# DIRECTIONS
Once the line holding "IC6: LTV-817 -> EL817" is found in the entries below, restate it and each line after it word for word, with no pictures.

Structured diff data:
++++++++

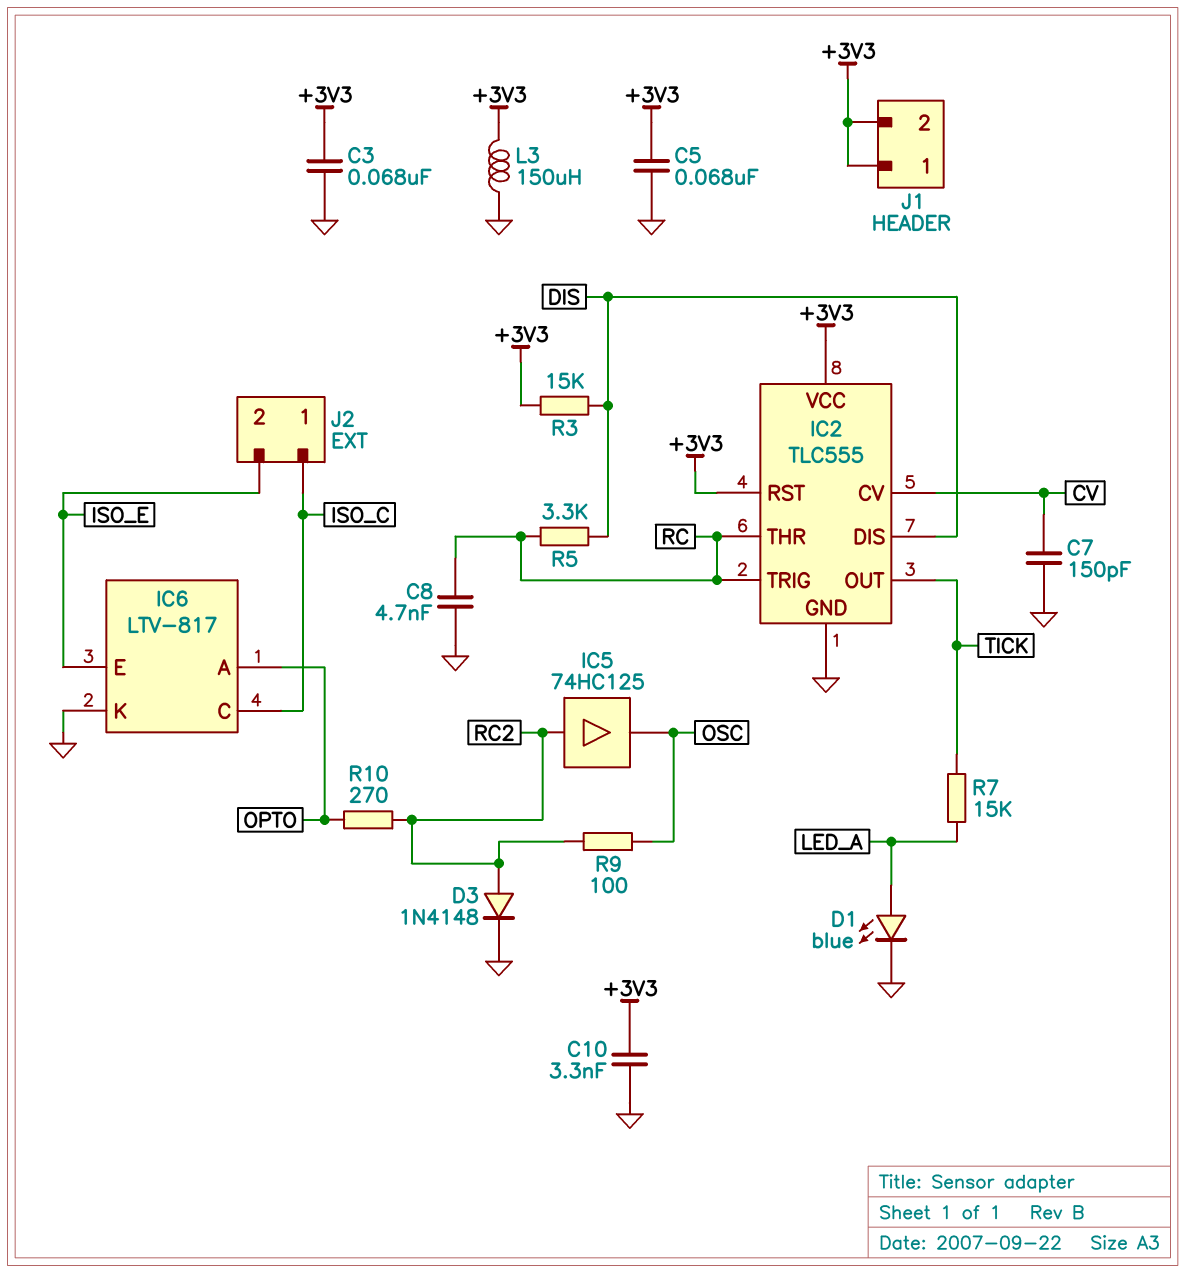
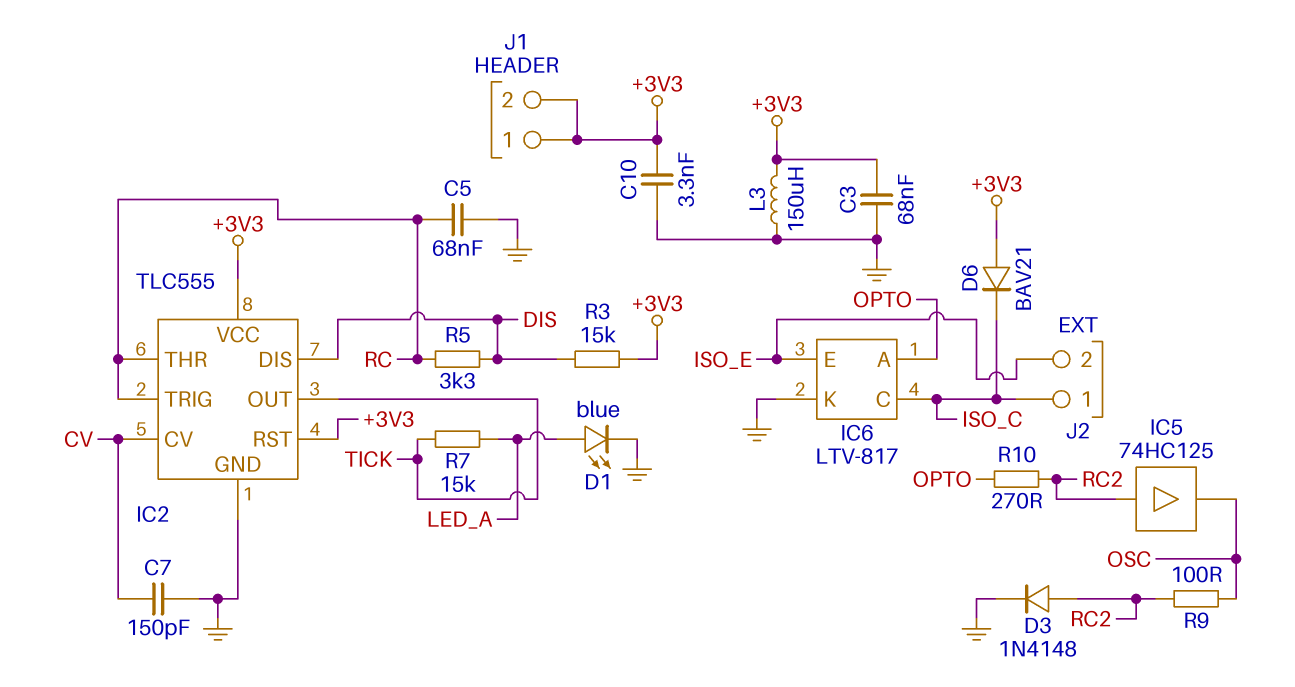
C5: 68nF (+3V3, GND) -> 68nF (GND, RC)
C8: 4.7nF (GND, RC) -> none
D6: none -> diode BAV21 (A +3V3, K ISO_C)

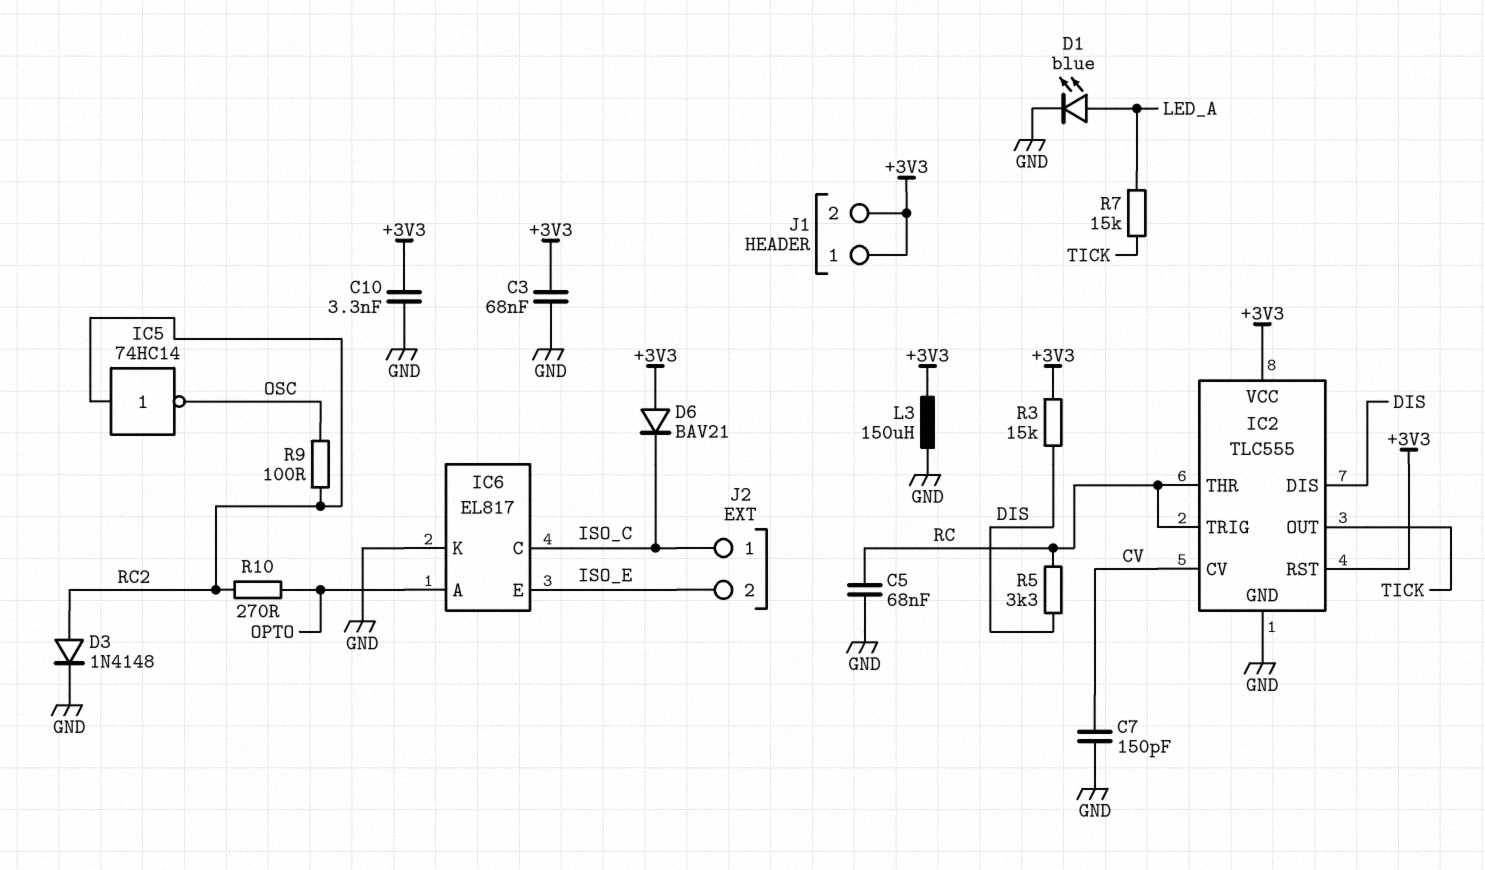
IC5: buffer 74HC125 (in RC2, out OSC) -> NOT 74HC14 (in RC2, out OSC)
IC6: LTV-817 -> EL817

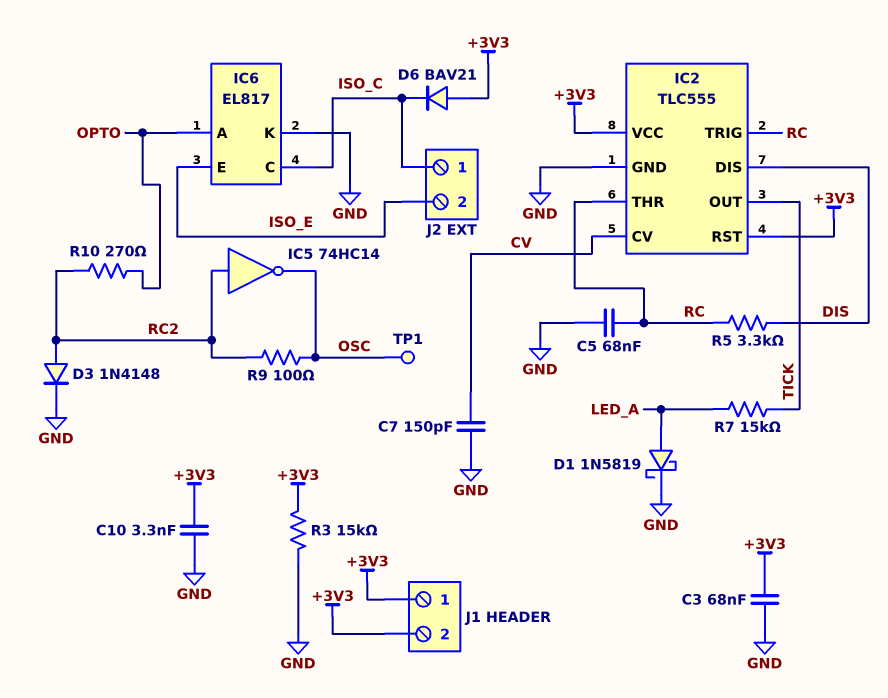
D1: LED blue (A LED_A, K GND) -> schottky 1N5819 (A LED_A, K GND)
L3: 150uH (+3V3, GND) -> none
R3: 15k (+3V3, DIS) -> 15k (+3V3, GND)
TP1: none -> test point (OSC)

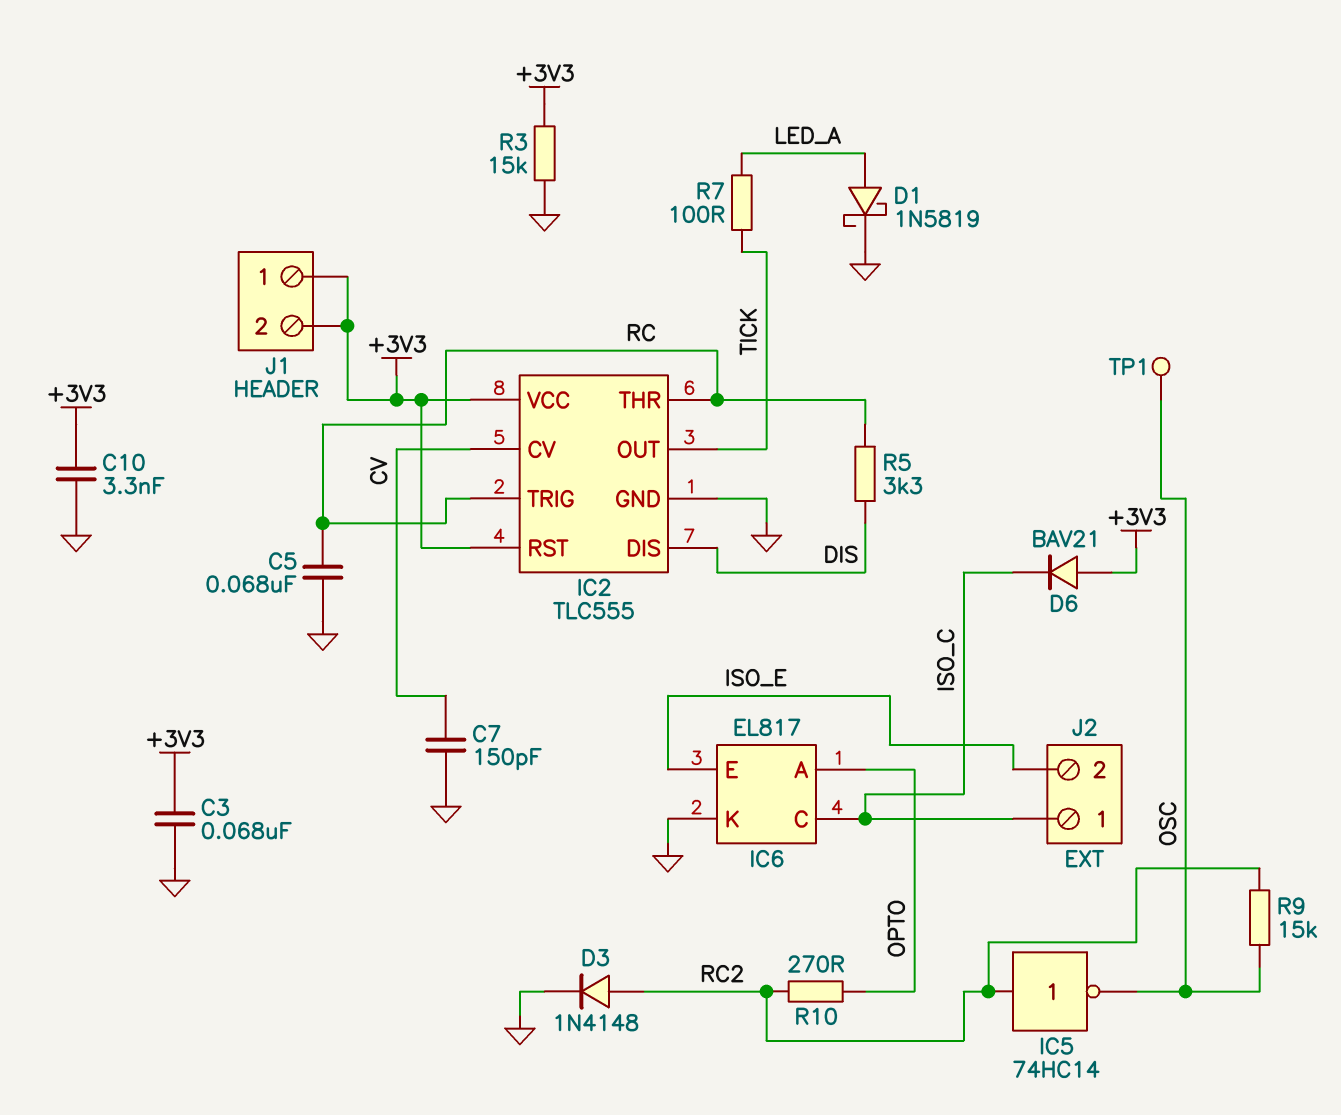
R7: 15k (LED_A, TICK) -> 100 (LED_A, TICK)
R9: 100 (OSC, RC2) -> 15k (OSC, RC2)

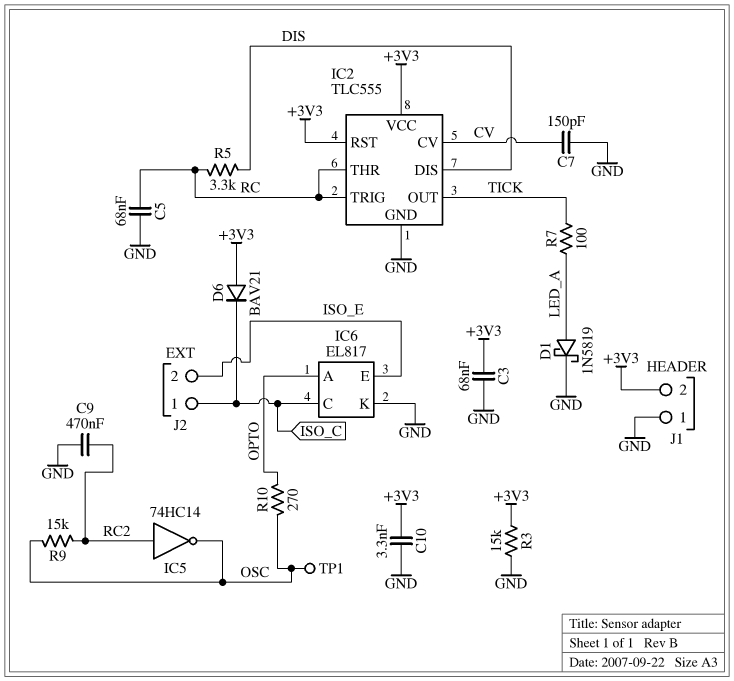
C9: none -> 470nF (GND, RC2)
D3: diode 1N4148 (A RC2, K GND) -> none
J1 pin 1: +3V3 -> GND
R10: 270 (OPTO, RC2) -> 270 (OPTO, OSC)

++++++++

# EXERCISE RESPONSE
IC6: LTV-817 -> EL817

D1: LED blue (A LED_A, K GND) -> schottky 1N5819 (A LED_A, K GND)
L3: 150uH (+3V3, GND) -> none
R3: 15k (+3V3, DIS) -> 15k (+3V3, GND)
TP1: none -> test point (OSC)

R7: 15k (LED_A, TICK) -> 100 (LED_A, TICK)
R9: 100 (OSC, RC2) -> 15k (OSC, RC2)

C9: none -> 470nF (GND, RC2)
D3: diode 1N4148 (A RC2, K GND) -> none
J1 pin 1: +3V3 -> GND
R10: 270 (OPTO, RC2) -> 270 (OPTO, OSC)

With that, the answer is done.